----- Data in this exercise

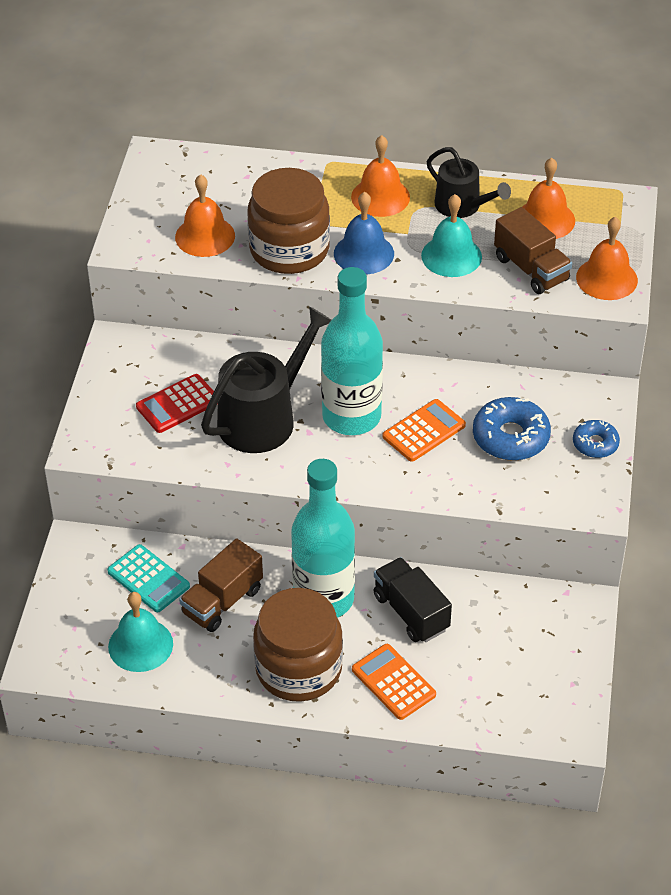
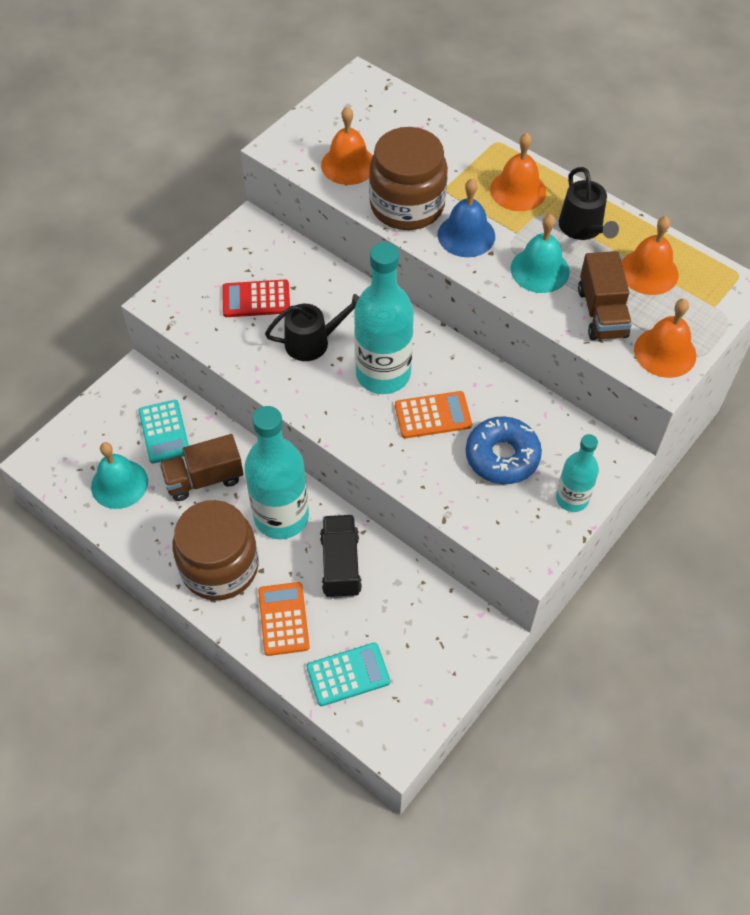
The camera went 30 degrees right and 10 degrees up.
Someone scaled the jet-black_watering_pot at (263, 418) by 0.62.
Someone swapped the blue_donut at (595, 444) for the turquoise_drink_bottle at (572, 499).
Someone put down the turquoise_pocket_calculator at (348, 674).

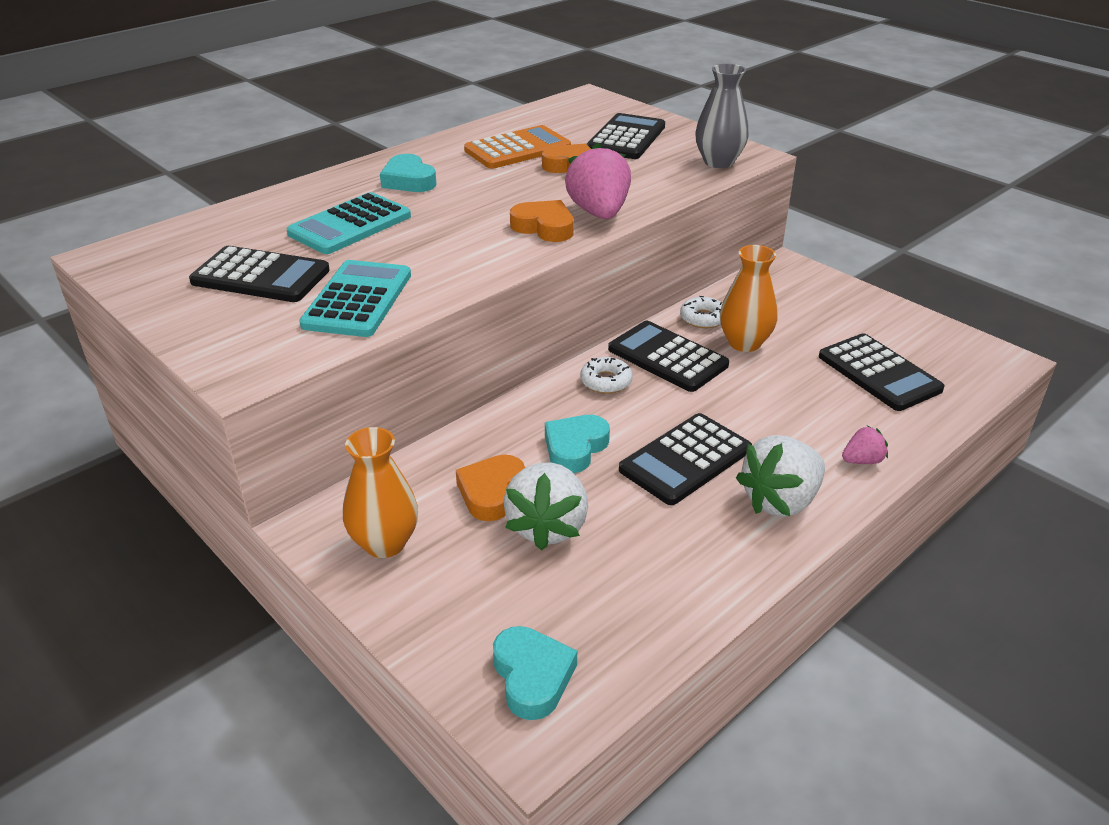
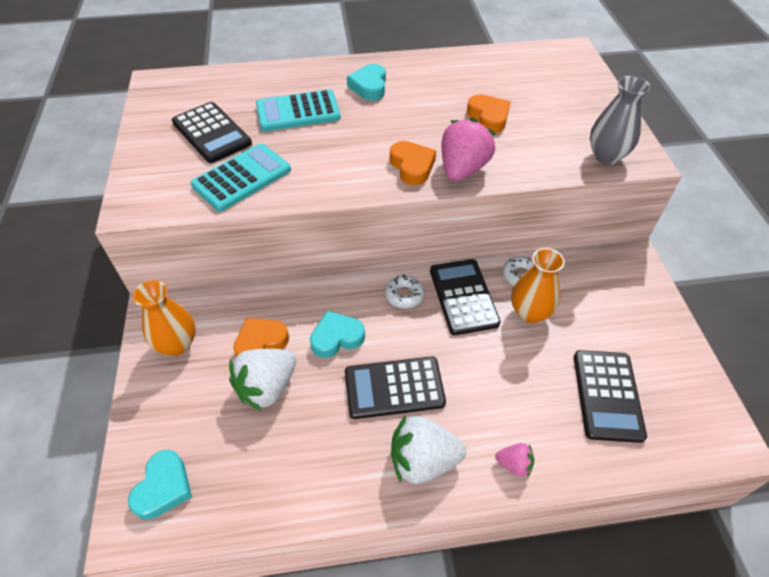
The camera went 35 degrees right and 15 degrees up.
Someone took away the jet-black_pocket_calculator at (626, 138).
Someone took away the orange_pocket_calculator at (517, 149).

----------

- **Exercise instructions**: Leave every picture out and return exactly the lines from the one holding "Someone swapped the" through the end of the records above, both ends included, and nothing more.

- **Written solution**:
Someone swapped the blue_donut at (595, 444) for the turquoise_drink_bottle at (572, 499).
Someone put down the turquoise_pocket_calculator at (348, 674).

The camera went 35 degrees right and 15 degrees up.
Someone took away the jet-black_pocket_calculator at (626, 138).
Someone took away the orange_pocket_calculator at (517, 149).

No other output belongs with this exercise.